Exercise inputs:
__________

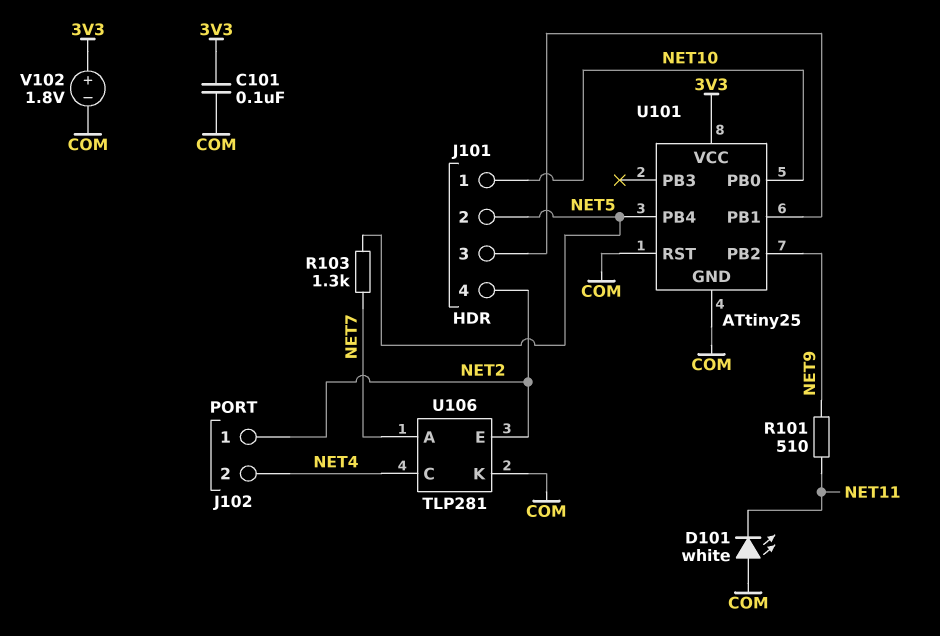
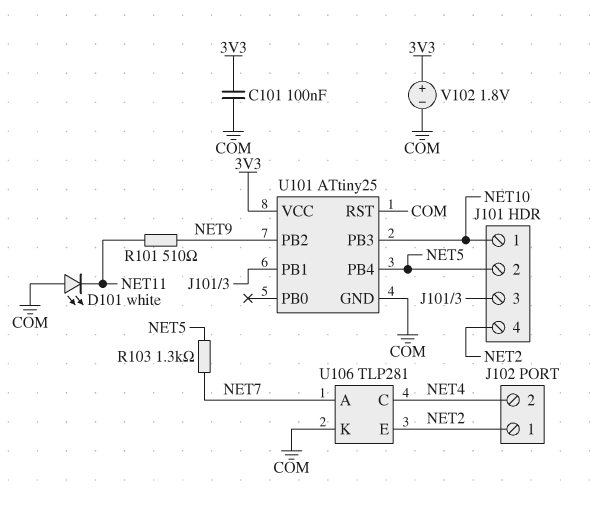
U101 pin PB0: NET10 -> none
U101 pin PB3: none -> NET10

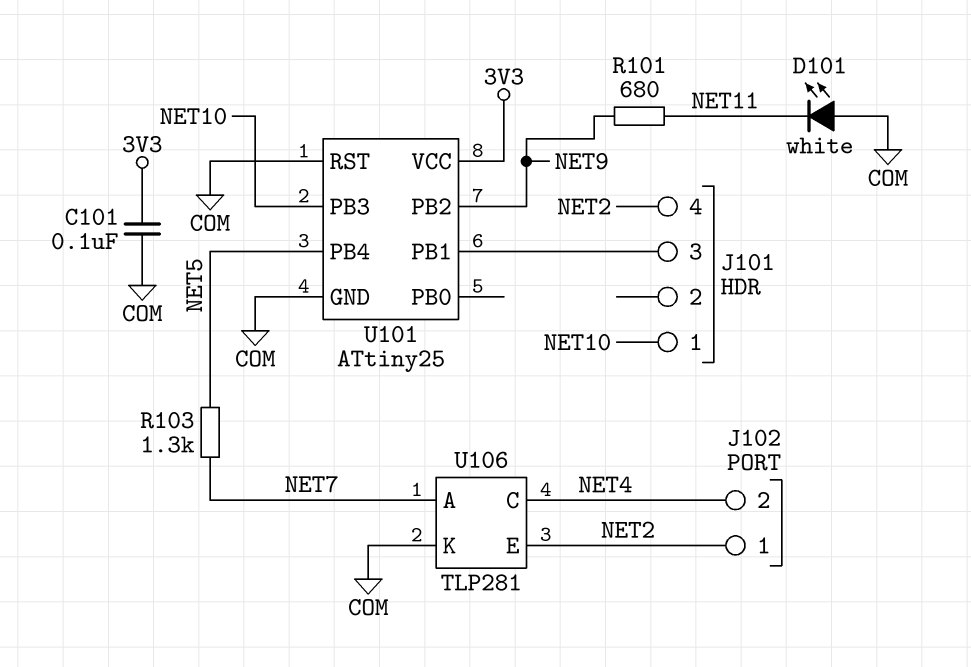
J101 pin 2: NET5 -> none
R101: 510 (NET9, NET11) -> 680 (NET9, NET11)
V102: 1.8V (plus 3V3, minus COM) -> none

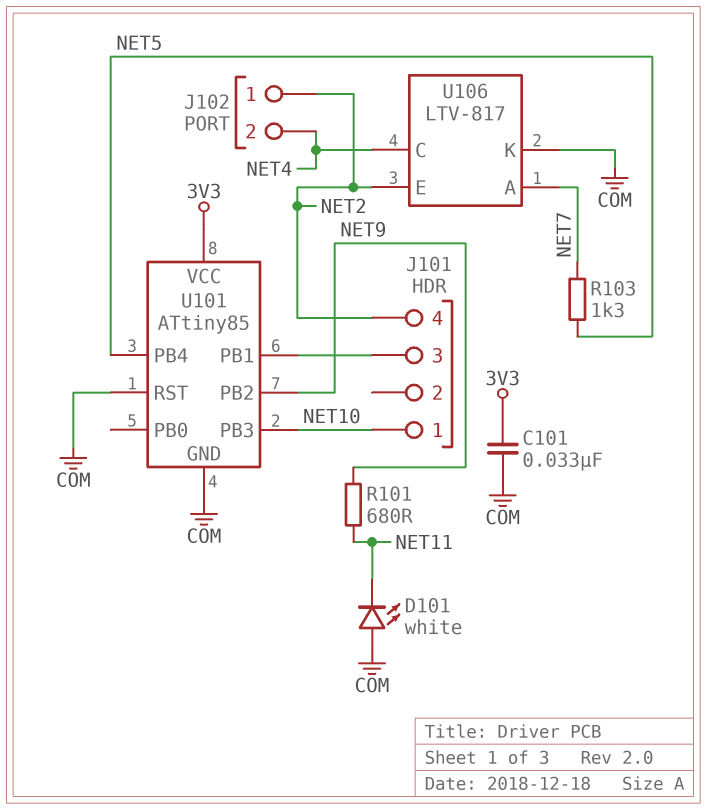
C101: 100nF (3V3, COM) -> 33nF (3V3, COM)
U101: ATtiny25 -> ATtiny85
U106: TLP281 -> LTV-817

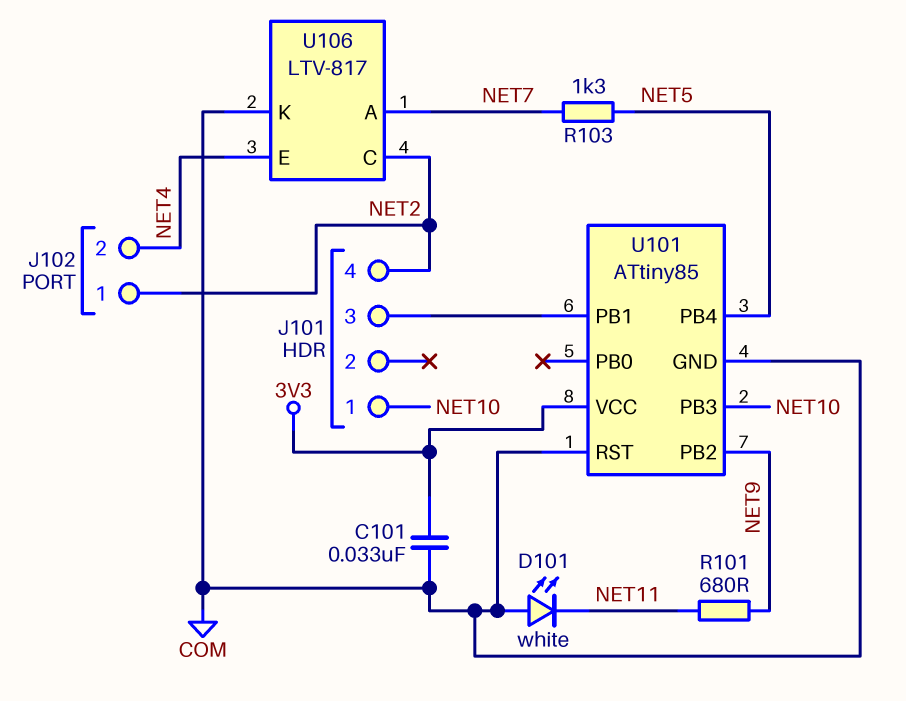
U106 pin C: NET4 -> NET2
U106 pin E: NET2 -> NET4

__________

Work order: Skip the pictures and write out exactly the lines from the line containing "U106: TLP281 -> LTV-817" through the end of the listing above.

Written reply:
U106: TLP281 -> LTV-817

U106 pin C: NET4 -> NET2
U106 pin E: NET2 -> NET4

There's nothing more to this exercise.